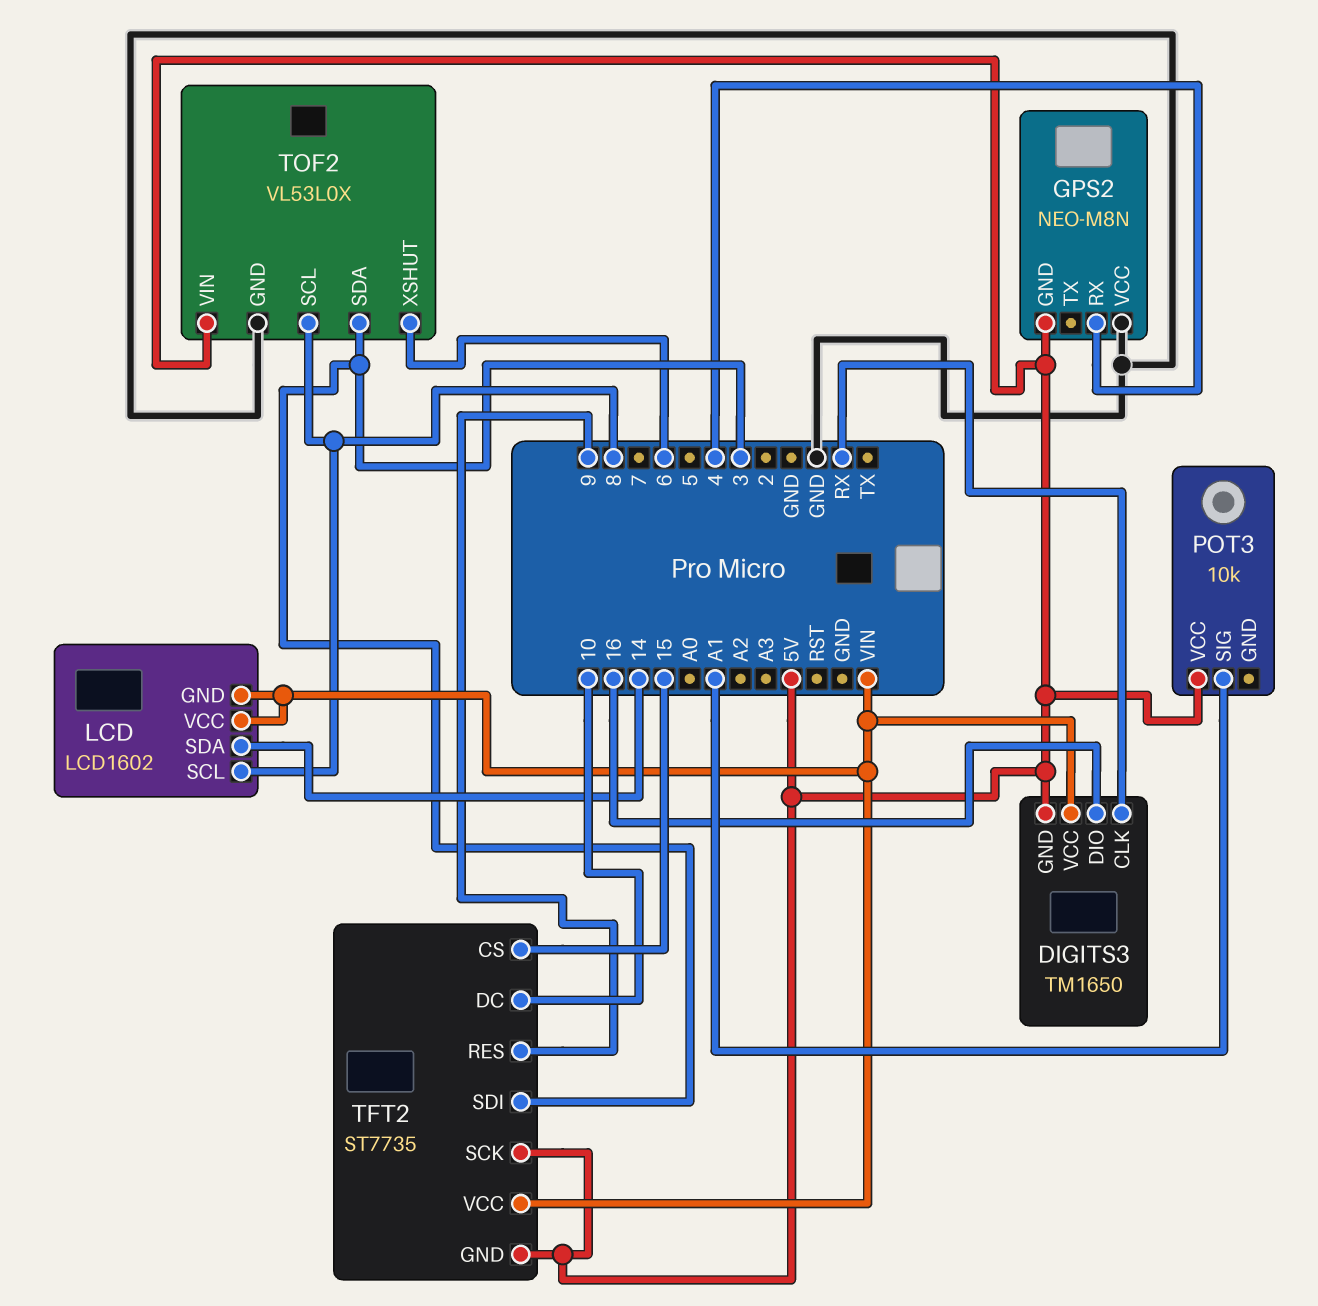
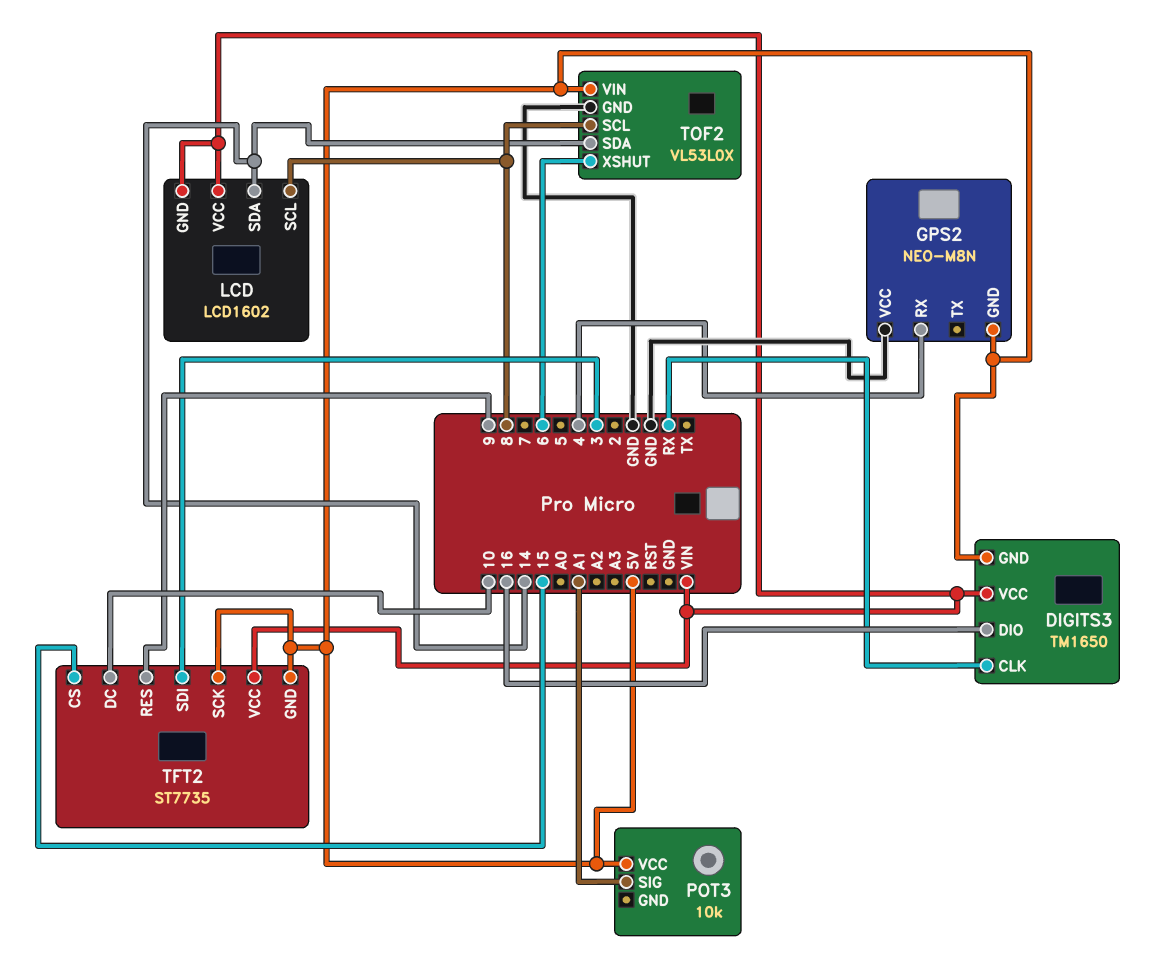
TOF2 pin SDA: 3 -> 14

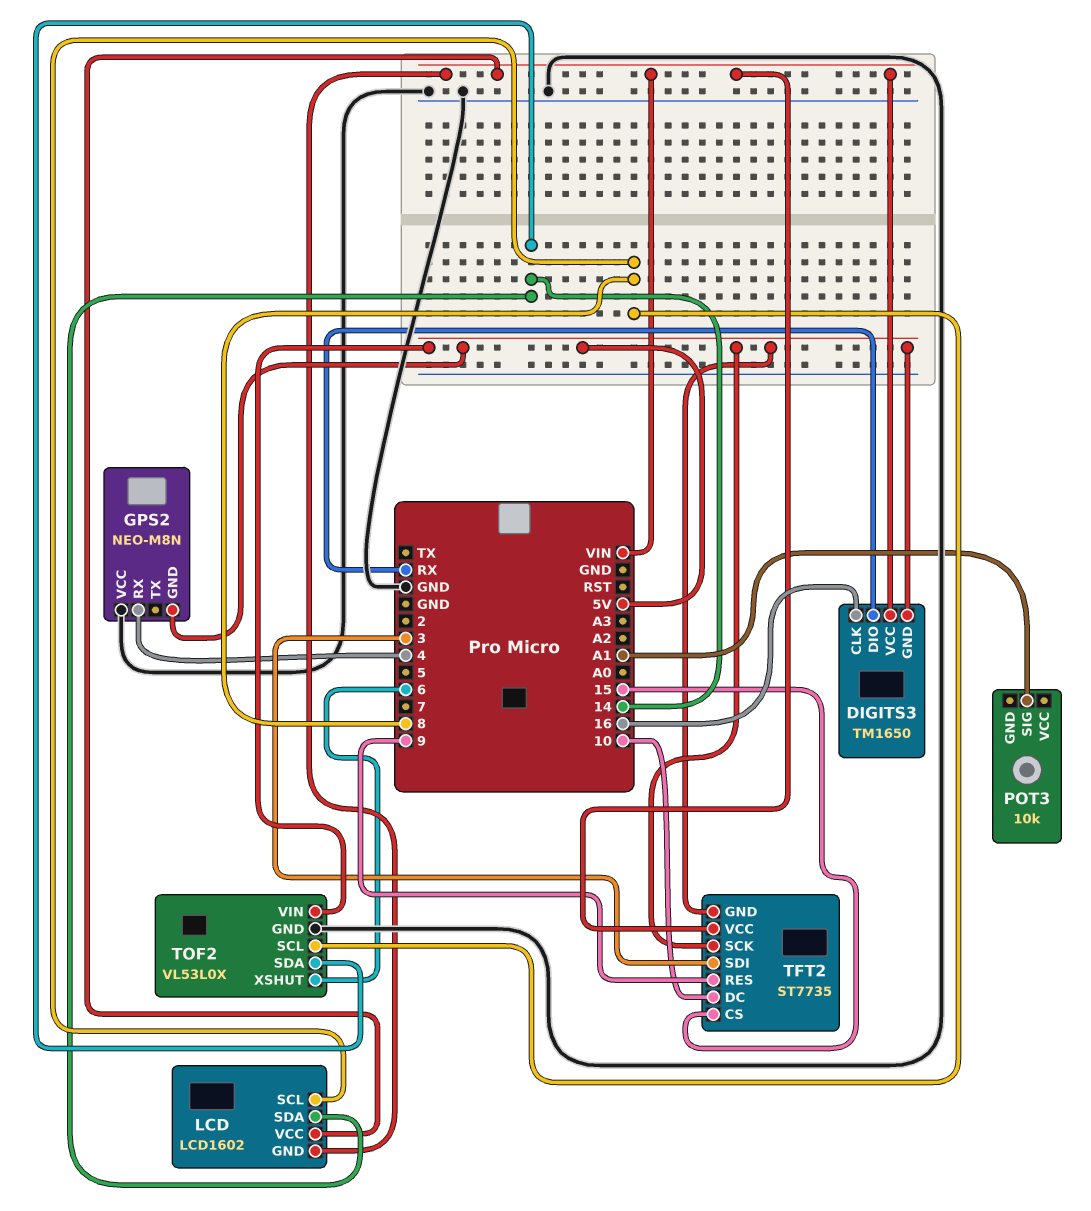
DIGITS3 pin CLK: RX -> 16
DIGITS3 pin DIO: 16 -> RX
POT3 pin VCC: 5V -> none

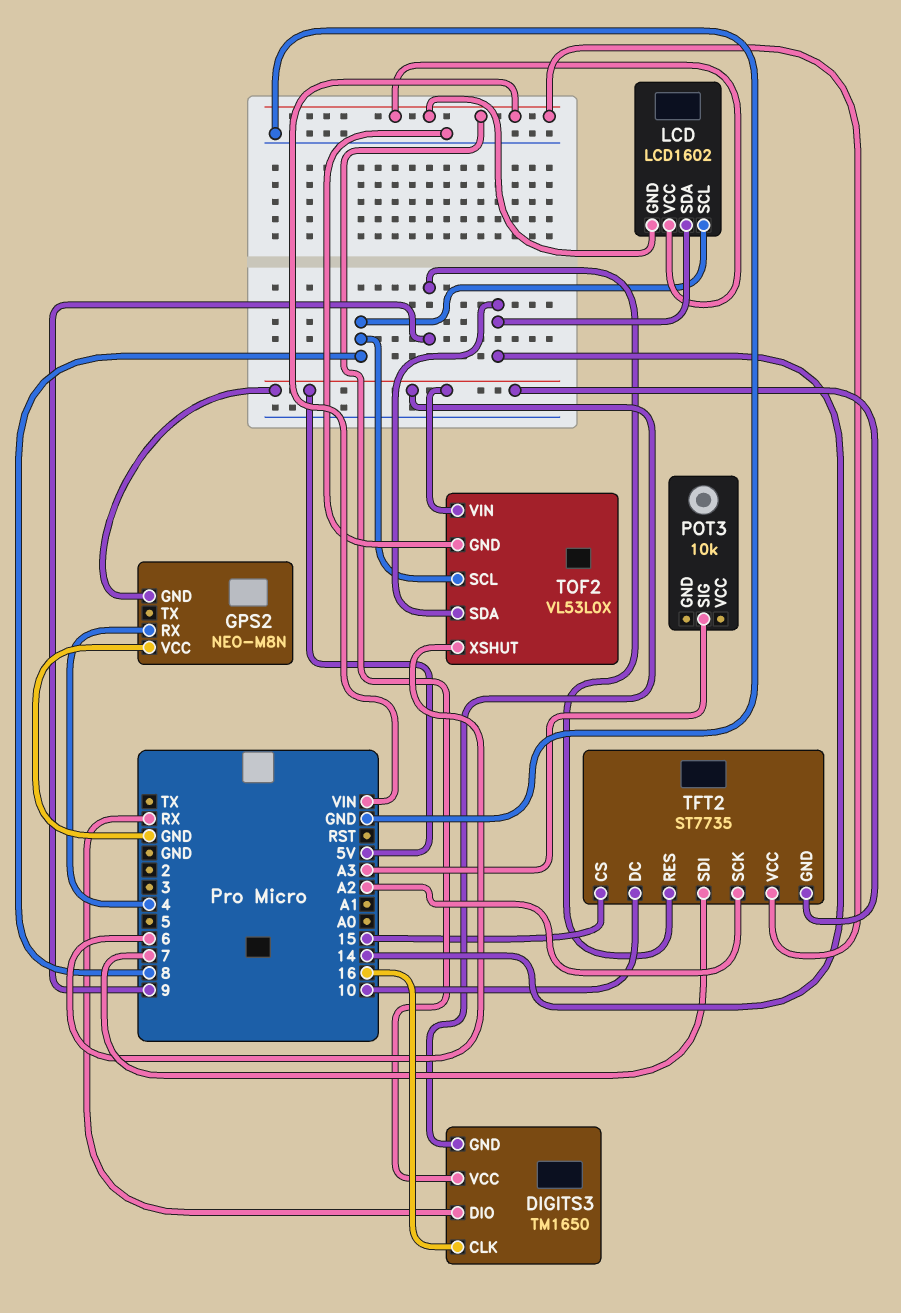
POT3 pin SIG: A1 -> A3
TFT2 pin SCK: 5V -> A2
TFT2 pin SDI: 3 -> 7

WHAT YOU SHOULD DO: Keep every word of the records exact as you write them out, but drop the pictures.

WRITTEN SOLUTION:
TOF2 pin SDA: 3 -> 14

DIGITS3 pin CLK: RX -> 16
DIGITS3 pin DIO: 16 -> RX
POT3 pin VCC: 5V -> none

POT3 pin SIG: A1 -> A3
TFT2 pin SCK: 5V -> A2
TFT2 pin SDI: 3 -> 7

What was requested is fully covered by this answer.